> [WHAT YOU HAVE TO DO] Would you print every entry below exactly as written, omitting the images?

> [INPUT FOR THIS TASK]
-------

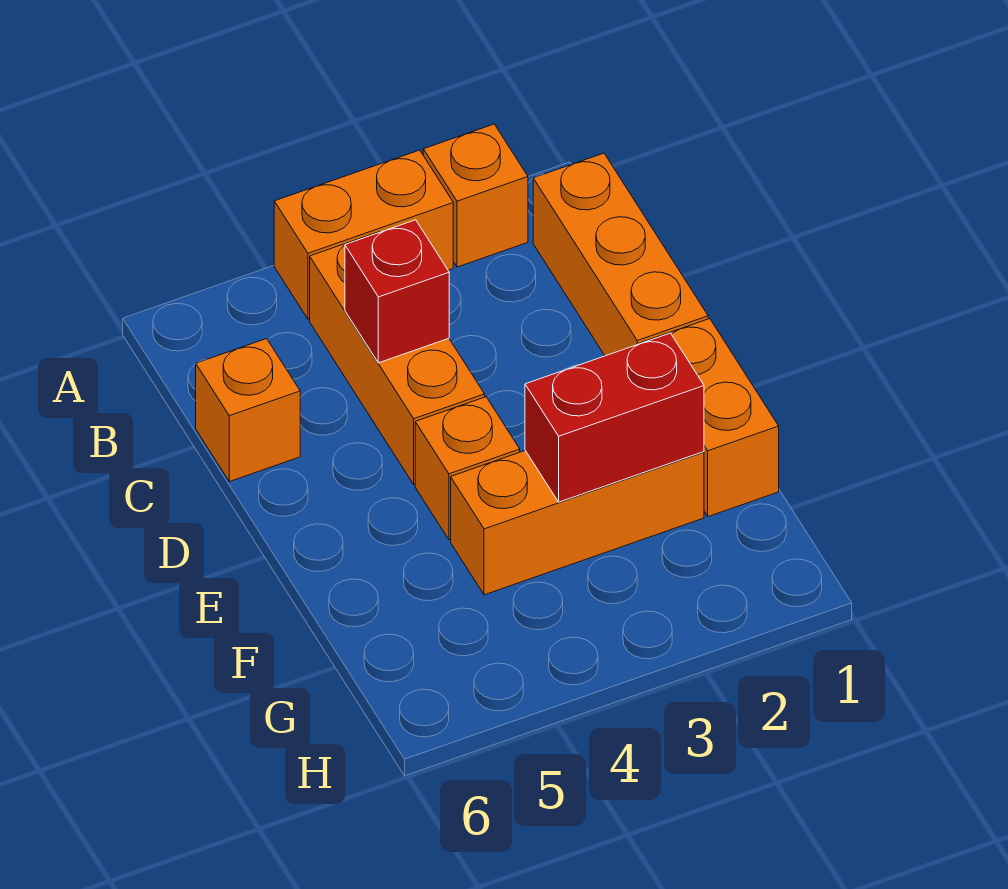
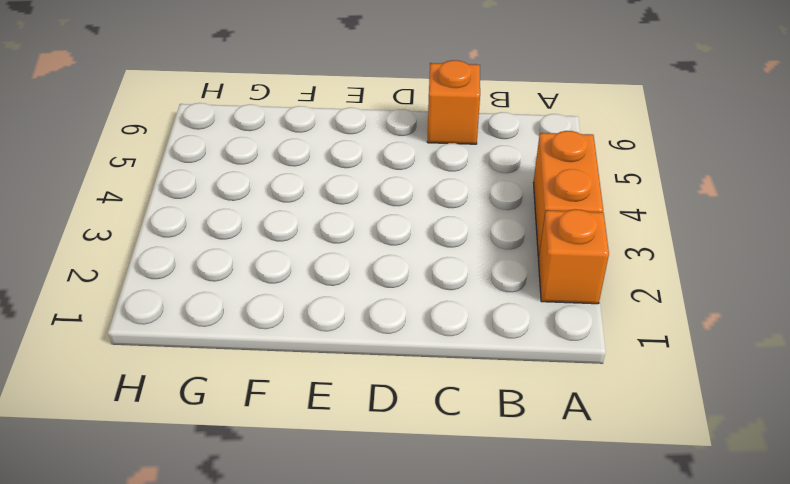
none -> orange brick B1:D1 level 1
none -> orange brick B4:D4 level 1

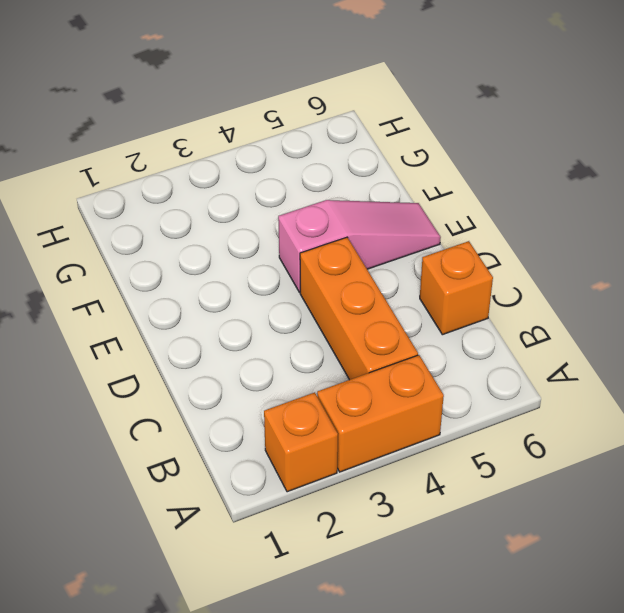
pink slope E4:E6 level 1 top 4 -> orange brick E4 level 1
none -> orange brick B1:D1 level 1
none -> orange brick E1:F1 level 1

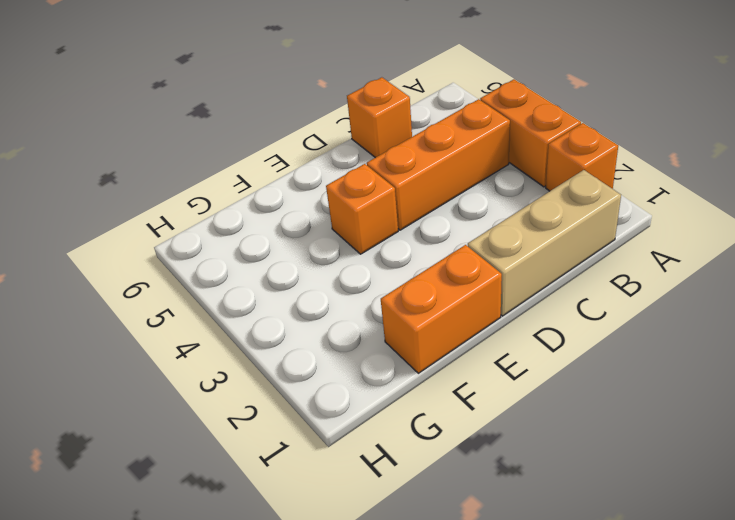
tan brick B1:D1 level 1 -> orange brick B1:D1 level 1
none -> orange brick F2:F4 level 1
none -> red brick C4 level 2

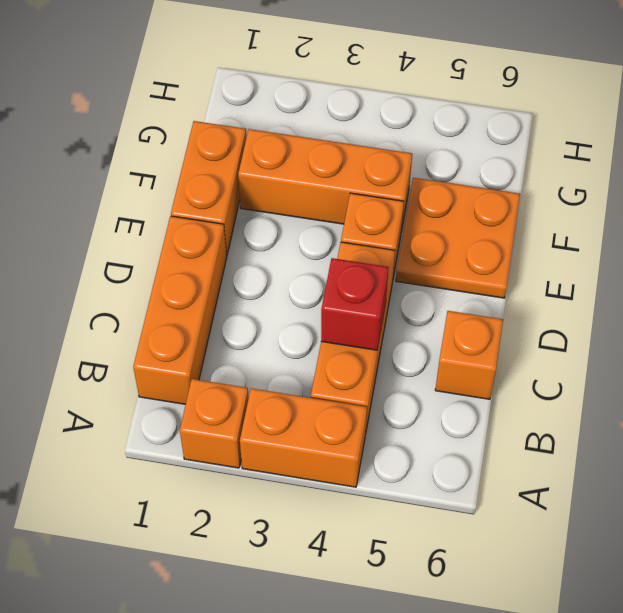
orange plate E5:F6 level 1 -> none
none -> red brick F2:F3 level 2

-------

> [SOLUTION]
none -> orange brick B1:D1 level 1
none -> orange brick B4:D4 level 1

pink slope E4:E6 level 1 top 4 -> orange brick E4 level 1
none -> orange brick B1:D1 level 1
none -> orange brick E1:F1 level 1

tan brick B1:D1 level 1 -> orange brick B1:D1 level 1
none -> orange brick F2:F4 level 1
none -> red brick C4 level 2

orange plate E5:F6 level 1 -> none
none -> red brick F2:F3 level 2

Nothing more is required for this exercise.